Every record below should be printed exactly as given.

[Object tracking records]
━━━━
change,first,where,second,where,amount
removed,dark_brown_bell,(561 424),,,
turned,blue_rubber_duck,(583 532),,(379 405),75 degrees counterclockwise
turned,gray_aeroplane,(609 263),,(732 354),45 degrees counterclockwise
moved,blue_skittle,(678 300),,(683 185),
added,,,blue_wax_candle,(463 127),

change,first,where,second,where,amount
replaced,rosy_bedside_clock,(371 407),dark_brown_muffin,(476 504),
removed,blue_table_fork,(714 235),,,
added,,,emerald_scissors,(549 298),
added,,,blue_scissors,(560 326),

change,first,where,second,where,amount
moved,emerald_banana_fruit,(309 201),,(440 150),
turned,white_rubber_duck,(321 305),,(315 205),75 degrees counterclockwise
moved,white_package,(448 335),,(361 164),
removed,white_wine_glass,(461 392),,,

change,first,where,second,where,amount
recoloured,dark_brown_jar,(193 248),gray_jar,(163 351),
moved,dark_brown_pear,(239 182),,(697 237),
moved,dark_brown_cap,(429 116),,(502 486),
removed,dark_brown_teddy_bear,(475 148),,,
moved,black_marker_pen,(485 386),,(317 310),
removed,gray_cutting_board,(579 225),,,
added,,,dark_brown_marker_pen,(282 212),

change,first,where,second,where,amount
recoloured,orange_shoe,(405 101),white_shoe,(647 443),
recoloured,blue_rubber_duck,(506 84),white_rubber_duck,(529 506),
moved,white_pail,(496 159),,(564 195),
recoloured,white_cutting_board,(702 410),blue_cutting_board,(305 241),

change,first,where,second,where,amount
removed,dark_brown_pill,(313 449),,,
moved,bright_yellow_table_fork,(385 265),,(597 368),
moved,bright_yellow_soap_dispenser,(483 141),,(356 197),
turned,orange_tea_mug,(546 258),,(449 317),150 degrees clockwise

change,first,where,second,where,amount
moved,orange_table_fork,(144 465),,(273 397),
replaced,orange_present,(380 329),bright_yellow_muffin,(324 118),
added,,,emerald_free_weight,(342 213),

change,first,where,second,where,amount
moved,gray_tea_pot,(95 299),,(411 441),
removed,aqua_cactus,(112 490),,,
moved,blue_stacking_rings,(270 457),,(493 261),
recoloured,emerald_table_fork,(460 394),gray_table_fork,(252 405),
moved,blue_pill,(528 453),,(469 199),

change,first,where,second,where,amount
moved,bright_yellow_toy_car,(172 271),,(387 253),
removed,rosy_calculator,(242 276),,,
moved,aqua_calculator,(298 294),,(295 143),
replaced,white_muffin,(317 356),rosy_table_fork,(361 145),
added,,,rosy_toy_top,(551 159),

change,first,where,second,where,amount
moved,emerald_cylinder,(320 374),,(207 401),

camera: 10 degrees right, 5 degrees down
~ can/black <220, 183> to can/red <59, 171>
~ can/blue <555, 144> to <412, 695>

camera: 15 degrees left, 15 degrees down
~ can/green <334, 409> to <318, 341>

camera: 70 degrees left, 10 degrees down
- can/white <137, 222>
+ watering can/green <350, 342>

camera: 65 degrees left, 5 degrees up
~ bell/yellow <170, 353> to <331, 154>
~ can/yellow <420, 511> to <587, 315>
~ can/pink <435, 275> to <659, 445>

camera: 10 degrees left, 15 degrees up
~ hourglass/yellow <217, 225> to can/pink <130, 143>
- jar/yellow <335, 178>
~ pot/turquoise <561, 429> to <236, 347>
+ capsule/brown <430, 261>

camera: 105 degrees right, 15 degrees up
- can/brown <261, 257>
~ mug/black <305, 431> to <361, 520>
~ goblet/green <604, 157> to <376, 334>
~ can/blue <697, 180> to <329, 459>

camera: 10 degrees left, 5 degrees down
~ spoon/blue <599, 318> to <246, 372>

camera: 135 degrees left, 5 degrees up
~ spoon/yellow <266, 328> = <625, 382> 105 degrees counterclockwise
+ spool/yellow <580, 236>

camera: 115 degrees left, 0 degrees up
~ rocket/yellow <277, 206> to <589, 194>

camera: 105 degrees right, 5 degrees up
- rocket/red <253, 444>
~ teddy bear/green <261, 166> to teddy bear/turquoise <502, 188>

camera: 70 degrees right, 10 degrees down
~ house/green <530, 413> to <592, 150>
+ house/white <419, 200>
━━━━
**Solution to the problem**
change,first,where,second,where,amount
removed,dark_brown_bell,(561 424),,,
turned,blue_rubber_duck,(583 532),,(379 405),75 degrees counterclockwise
turned,gray_aeroplane,(609 263),,(732 354),45 degrees counterclockwise
moved,blue_skittle,(678 300),,(683 185),
added,,,blue_wax_candle,(463 127),

change,first,where,second,where,amount
replaced,rosy_bedside_clock,(371 407),dark_brown_muffin,(476 504),
removed,blue_table_fork,(714 235),,,
added,,,emerald_scissors,(549 298),
added,,,blue_scissors,(560 326),

change,first,where,second,where,amount
moved,emerald_banana_fruit,(309 201),,(440 150),
turned,white_rubber_duck,(321 305),,(315 205),75 degrees counterclockwise
moved,white_package,(448 335),,(361 164),
removed,white_wine_glass,(461 392),,,

change,first,where,second,where,amount
recoloured,dark_brown_jar,(193 248),gray_jar,(163 351),
moved,dark_brown_pear,(239 182),,(697 237),
moved,dark_brown_cap,(429 116),,(502 486),
removed,dark_brown_teddy_bear,(475 148),,,
moved,black_marker_pen,(485 386),,(317 310),
removed,gray_cutting_board,(579 225),,,
added,,,dark_brown_marker_pen,(282 212),

change,first,where,second,where,amount
recoloured,orange_shoe,(405 101),white_shoe,(647 443),
recoloured,blue_rubber_duck,(506 84),white_rubber_duck,(529 506),
moved,white_pail,(496 159),,(564 195),
recoloured,white_cutting_board,(702 410),blue_cutting_board,(305 241),

change,first,where,second,where,amount
removed,dark_brown_pill,(313 449),,,
moved,bright_yellow_table_fork,(385 265),,(597 368),
moved,bright_yellow_soap_dispenser,(483 141),,(356 197),
turned,orange_tea_mug,(546 258),,(449 317),150 degrees clockwise

change,first,where,second,where,amount
moved,orange_table_fork,(144 465),,(273 397),
replaced,orange_present,(380 329),bright_yellow_muffin,(324 118),
added,,,emerald_free_weight,(342 213),

change,first,where,second,where,amount
moved,gray_tea_pot,(95 299),,(411 441),
removed,aqua_cactus,(112 490),,,
moved,blue_stacking_rings,(270 457),,(493 261),
recoloured,emerald_table_fork,(460 394),gray_table_fork,(252 405),
moved,blue_pill,(528 453),,(469 199),

change,first,where,second,where,amount
moved,bright_yellow_toy_car,(172 271),,(387 253),
removed,rosy_calculator,(242 276),,,
moved,aqua_calculator,(298 294),,(295 143),
replaced,white_muffin,(317 356),rosy_table_fork,(361 145),
added,,,rosy_toy_top,(551 159),

change,first,where,second,where,amount
moved,emerald_cylinder,(320 374),,(207 401),

camera: 10 degrees right, 5 degrees down
~ can/black <220, 183> to can/red <59, 171>
~ can/blue <555, 144> to <412, 695>

camera: 15 degrees left, 15 degrees down
~ can/green <334, 409> to <318, 341>

camera: 70 degrees left, 10 degrees down
- can/white <137, 222>
+ watering can/green <350, 342>

camera: 65 degrees left, 5 degrees up
~ bell/yellow <170, 353> to <331, 154>
~ can/yellow <420, 511> to <587, 315>
~ can/pink <435, 275> to <659, 445>

camera: 10 degrees left, 15 degrees up
~ hourglass/yellow <217, 225> to can/pink <130, 143>
- jar/yellow <335, 178>
~ pot/turquoise <561, 429> to <236, 347>
+ capsule/brown <430, 261>

camera: 105 degrees right, 15 degrees up
- can/brown <261, 257>
~ mug/black <305, 431> to <361, 520>
~ goblet/green <604, 157> to <376, 334>
~ can/blue <697, 180> to <329, 459>

camera: 10 degrees left, 5 degrees down
~ spoon/blue <599, 318> to <246, 372>

camera: 135 degrees left, 5 degrees up
~ spoon/yellow <266, 328> = <625, 382> 105 degrees counterclockwise
+ spool/yellow <580, 236>

camera: 115 degrees left, 0 degrees up
~ rocket/yellow <277, 206> to <589, 194>

camera: 105 degrees right, 5 degrees up
- rocket/red <253, 444>
~ teddy bear/green <261, 166> to teddy bear/turquoise <502, 188>

camera: 70 degrees right, 10 degrees down
~ house/green <530, 413> to <592, 150>
+ house/white <419, 200>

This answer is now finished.